*** INFORMATION PROVIDED

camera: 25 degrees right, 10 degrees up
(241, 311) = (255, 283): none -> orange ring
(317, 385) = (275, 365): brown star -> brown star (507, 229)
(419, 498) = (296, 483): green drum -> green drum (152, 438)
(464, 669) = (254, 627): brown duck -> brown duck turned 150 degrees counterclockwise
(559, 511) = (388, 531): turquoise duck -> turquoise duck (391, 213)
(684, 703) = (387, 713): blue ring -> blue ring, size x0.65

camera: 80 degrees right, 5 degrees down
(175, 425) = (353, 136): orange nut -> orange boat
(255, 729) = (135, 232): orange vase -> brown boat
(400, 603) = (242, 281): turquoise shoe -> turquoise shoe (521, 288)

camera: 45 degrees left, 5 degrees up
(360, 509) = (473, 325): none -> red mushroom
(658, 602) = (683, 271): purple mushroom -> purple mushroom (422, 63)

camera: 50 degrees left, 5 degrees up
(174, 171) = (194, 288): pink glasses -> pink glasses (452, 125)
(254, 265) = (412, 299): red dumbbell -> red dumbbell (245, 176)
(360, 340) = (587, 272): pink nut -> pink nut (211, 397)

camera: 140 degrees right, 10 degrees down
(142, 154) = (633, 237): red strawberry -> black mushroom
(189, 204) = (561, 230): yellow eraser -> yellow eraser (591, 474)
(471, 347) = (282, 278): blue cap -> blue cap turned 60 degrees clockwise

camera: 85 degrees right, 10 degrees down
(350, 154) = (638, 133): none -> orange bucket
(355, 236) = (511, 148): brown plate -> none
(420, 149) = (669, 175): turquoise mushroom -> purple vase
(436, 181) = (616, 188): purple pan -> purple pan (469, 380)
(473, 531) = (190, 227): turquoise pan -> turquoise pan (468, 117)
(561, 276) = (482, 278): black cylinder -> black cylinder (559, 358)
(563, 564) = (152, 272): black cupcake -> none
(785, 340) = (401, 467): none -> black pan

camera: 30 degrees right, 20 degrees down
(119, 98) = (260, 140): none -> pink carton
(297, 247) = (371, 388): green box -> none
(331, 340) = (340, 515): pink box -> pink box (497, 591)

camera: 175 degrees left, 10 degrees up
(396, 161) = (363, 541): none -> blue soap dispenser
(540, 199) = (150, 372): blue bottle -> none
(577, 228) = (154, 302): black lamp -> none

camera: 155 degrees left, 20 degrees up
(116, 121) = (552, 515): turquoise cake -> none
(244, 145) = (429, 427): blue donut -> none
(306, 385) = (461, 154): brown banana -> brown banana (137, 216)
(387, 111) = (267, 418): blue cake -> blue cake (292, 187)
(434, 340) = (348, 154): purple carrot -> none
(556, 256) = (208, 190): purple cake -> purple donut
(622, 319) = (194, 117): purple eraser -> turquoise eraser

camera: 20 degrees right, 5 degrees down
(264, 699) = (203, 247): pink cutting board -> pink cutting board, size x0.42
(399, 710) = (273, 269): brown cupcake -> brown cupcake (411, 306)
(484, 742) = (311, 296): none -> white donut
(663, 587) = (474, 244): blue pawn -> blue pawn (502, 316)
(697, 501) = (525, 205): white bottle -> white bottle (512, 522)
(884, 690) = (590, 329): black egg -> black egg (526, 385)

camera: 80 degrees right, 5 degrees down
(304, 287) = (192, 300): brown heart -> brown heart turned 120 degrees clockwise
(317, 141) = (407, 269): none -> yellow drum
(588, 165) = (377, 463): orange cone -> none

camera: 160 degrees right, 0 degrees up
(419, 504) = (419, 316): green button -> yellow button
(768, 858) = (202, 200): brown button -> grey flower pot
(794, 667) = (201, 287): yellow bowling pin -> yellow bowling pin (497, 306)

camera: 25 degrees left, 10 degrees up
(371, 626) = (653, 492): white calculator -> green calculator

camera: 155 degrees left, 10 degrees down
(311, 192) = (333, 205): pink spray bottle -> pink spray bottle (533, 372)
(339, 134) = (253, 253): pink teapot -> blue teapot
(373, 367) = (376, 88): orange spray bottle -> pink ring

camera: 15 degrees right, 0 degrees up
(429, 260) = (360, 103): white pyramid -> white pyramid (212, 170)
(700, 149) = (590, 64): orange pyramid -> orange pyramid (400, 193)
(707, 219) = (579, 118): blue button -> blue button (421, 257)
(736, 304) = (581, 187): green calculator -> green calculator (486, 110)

******

Lines with the word "donut": report how many there are in the entries, as a bare number.

3